(Records contained in a dataset)
------------------------------------------------------------
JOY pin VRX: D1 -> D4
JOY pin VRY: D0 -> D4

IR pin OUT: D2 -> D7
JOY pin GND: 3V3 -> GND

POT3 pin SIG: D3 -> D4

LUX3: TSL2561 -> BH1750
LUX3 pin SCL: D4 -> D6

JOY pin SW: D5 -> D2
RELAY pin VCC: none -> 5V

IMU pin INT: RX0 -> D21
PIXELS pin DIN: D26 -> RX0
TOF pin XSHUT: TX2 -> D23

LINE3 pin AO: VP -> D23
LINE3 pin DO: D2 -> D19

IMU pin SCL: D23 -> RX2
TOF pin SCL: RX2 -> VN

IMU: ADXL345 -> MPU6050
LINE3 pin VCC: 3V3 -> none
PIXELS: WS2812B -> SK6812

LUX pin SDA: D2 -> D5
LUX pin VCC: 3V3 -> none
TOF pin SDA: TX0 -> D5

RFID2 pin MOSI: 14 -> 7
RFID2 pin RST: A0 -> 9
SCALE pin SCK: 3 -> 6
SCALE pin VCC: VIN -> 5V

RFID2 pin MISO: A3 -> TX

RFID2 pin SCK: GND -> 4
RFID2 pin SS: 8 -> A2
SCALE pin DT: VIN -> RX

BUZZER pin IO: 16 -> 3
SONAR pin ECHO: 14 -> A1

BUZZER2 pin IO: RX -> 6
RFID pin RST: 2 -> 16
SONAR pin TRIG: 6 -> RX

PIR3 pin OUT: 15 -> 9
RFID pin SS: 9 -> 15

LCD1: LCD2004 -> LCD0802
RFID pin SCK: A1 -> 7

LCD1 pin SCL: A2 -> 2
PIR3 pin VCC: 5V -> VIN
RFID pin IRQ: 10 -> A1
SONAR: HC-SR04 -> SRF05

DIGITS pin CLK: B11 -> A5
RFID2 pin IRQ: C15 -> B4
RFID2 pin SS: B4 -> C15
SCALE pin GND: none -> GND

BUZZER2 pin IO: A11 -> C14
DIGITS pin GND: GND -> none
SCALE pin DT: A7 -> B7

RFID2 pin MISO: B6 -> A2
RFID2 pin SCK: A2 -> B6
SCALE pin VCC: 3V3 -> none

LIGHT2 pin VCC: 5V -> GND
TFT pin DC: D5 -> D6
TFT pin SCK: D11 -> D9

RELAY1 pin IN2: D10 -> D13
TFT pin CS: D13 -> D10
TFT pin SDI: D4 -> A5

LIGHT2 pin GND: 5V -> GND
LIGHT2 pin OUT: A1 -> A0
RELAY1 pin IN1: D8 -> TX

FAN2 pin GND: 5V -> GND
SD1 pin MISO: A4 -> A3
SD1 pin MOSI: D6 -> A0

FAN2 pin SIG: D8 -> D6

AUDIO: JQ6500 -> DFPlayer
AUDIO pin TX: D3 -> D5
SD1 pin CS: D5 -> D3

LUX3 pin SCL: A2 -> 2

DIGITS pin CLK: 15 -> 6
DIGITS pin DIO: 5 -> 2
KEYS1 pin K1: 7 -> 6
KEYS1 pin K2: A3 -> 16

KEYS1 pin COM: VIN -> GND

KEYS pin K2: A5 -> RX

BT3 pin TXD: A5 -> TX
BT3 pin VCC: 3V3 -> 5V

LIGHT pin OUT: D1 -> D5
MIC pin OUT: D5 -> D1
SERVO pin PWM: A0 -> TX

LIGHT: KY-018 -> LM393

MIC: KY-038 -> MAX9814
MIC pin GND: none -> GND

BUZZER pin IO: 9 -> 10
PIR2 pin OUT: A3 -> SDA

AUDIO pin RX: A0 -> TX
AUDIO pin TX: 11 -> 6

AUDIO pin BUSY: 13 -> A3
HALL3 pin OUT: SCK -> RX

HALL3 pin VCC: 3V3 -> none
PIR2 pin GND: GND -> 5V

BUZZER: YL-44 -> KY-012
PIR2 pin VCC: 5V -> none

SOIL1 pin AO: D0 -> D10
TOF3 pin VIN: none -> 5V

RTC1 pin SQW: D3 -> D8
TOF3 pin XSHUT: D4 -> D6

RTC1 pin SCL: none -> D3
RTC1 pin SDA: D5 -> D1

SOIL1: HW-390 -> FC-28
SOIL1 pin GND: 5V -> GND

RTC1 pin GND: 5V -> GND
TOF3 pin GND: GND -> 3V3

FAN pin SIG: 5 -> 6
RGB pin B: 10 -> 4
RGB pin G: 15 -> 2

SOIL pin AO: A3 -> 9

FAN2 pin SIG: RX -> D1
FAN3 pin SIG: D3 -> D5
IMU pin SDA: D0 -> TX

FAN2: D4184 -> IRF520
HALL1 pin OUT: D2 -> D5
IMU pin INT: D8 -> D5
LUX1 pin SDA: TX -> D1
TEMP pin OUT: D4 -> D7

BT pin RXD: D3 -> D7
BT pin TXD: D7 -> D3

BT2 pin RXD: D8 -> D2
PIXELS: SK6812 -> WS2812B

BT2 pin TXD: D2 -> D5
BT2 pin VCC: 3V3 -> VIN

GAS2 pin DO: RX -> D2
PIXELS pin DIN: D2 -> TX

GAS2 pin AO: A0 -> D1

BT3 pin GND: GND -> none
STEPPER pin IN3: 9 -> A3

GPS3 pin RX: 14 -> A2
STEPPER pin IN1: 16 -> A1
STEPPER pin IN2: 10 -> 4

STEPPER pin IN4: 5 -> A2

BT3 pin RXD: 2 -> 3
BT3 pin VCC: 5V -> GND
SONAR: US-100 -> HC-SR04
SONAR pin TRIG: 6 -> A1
------------------------------------------------------------
ACTIVITY:
Pull every line containing "MISO" from the data.

REPLY:
RFID2 pin MISO: A3 -> TX
RFID2 pin MISO: B6 -> A2
SD1 pin MISO: A4 -> A3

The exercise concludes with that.